Dataset items:
Start of Block
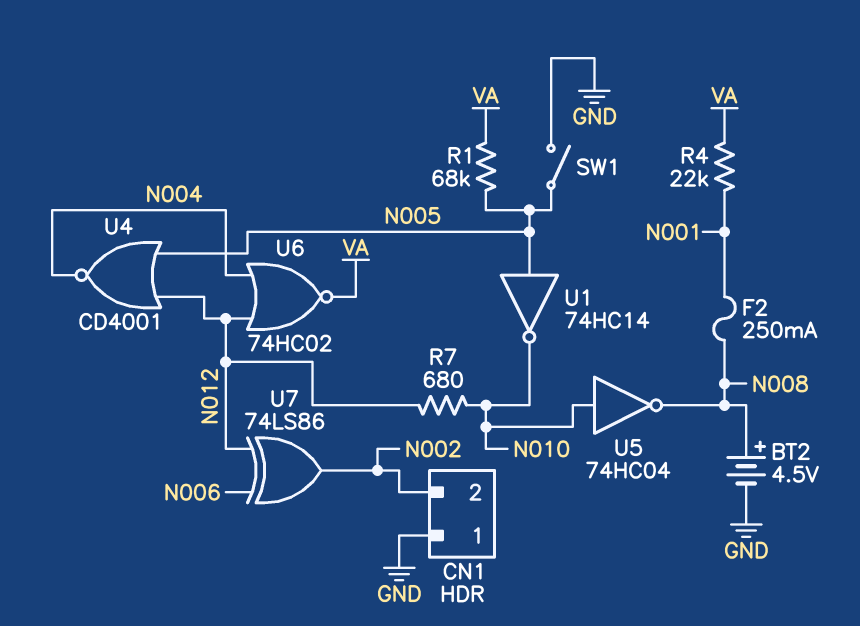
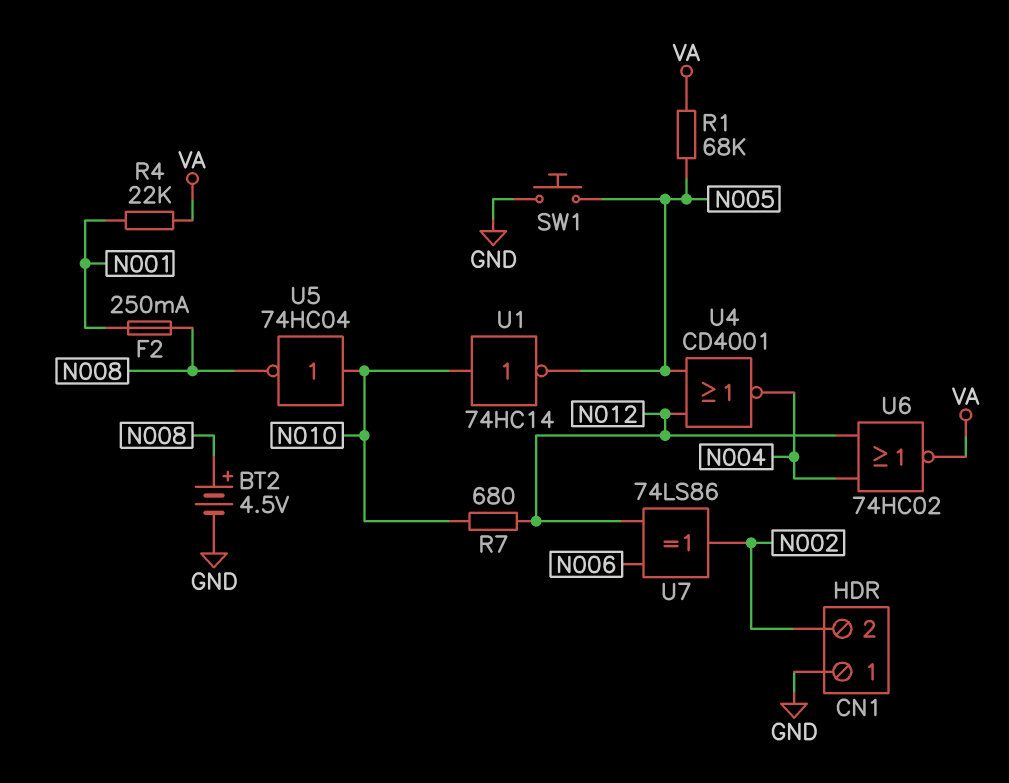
SW1: switch (GND, N005) -> button (GND, N005)
U1: NOT 74HC14 (in N005, out N010) -> NOT 74HC14 (in N010, out N005)

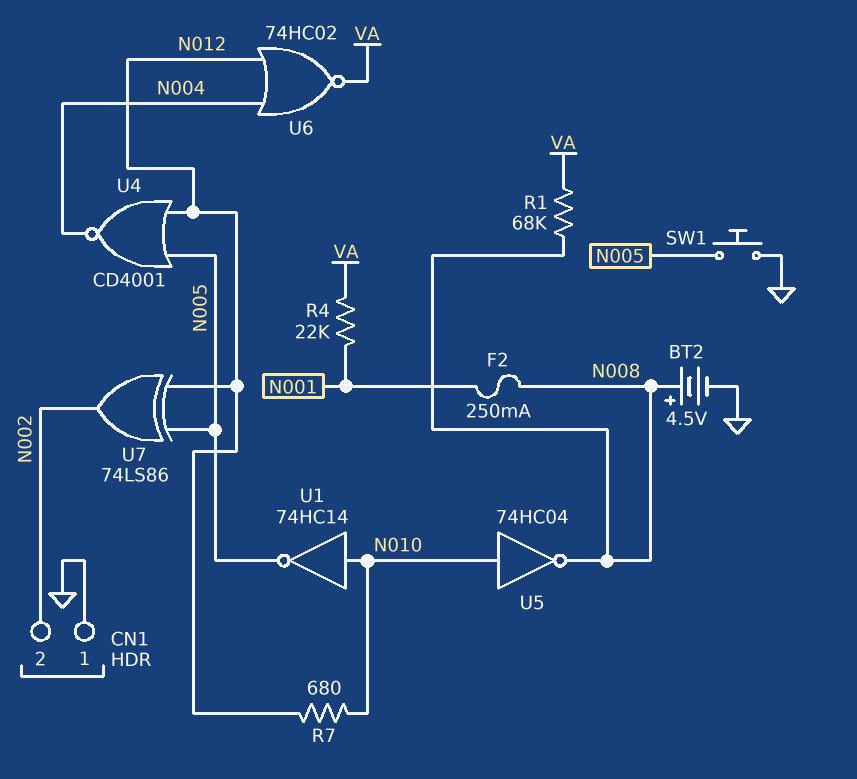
R1: 68k (N005, VA) -> 68k (N008, VA)
U7: XOR 74LS86 (in N006, in N012, out N002) -> XOR 74LS86 (in N005, in N012, out N002)

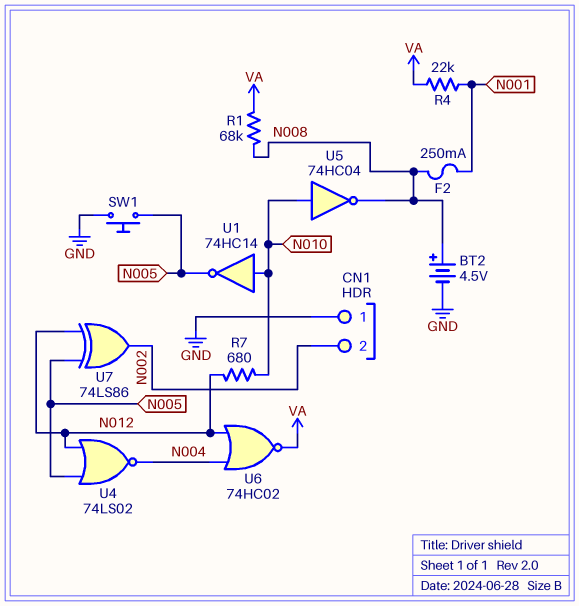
U4: NOR CD4001 (in N005, in N012, out N004) -> NOR 74LS02 (in N005, in N012, out N004)

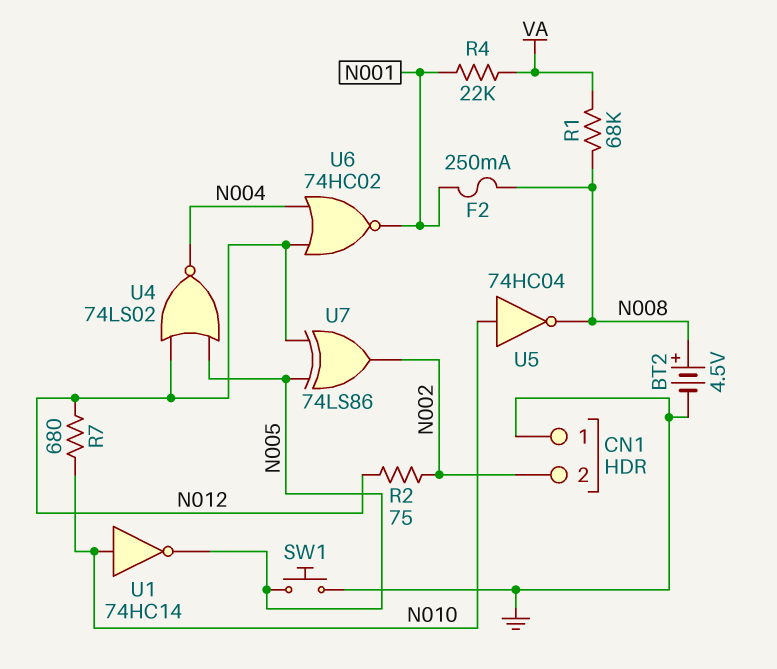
R2: none -> 75 (N002, N012)
U6: NOR 74HC02 (in N004, in N012, out VA) -> NOR 74HC02 (in N004, in N012, out N001)

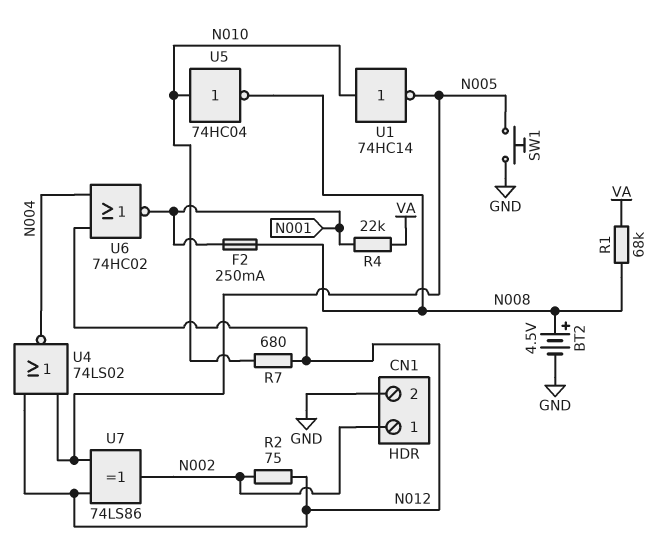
CN1 pin 1: GND -> N002
CN1 pin 2: N002 -> GND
End of Block
Instructions for the task: Give the entries above again exactly, minus their pictures.

Response to the task:
SW1: switch (GND, N005) -> button (GND, N005)
U1: NOT 74HC14 (in N005, out N010) -> NOT 74HC14 (in N010, out N005)

R1: 68k (N005, VA) -> 68k (N008, VA)
U7: XOR 74LS86 (in N006, in N012, out N002) -> XOR 74LS86 (in N005, in N012, out N002)

U4: NOR CD4001 (in N005, in N012, out N004) -> NOR 74LS02 (in N005, in N012, out N004)

R2: none -> 75 (N002, N012)
U6: NOR 74HC02 (in N004, in N012, out VA) -> NOR 74HC02 (in N004, in N012, out N001)

CN1 pin 1: GND -> N002
CN1 pin 2: N002 -> GND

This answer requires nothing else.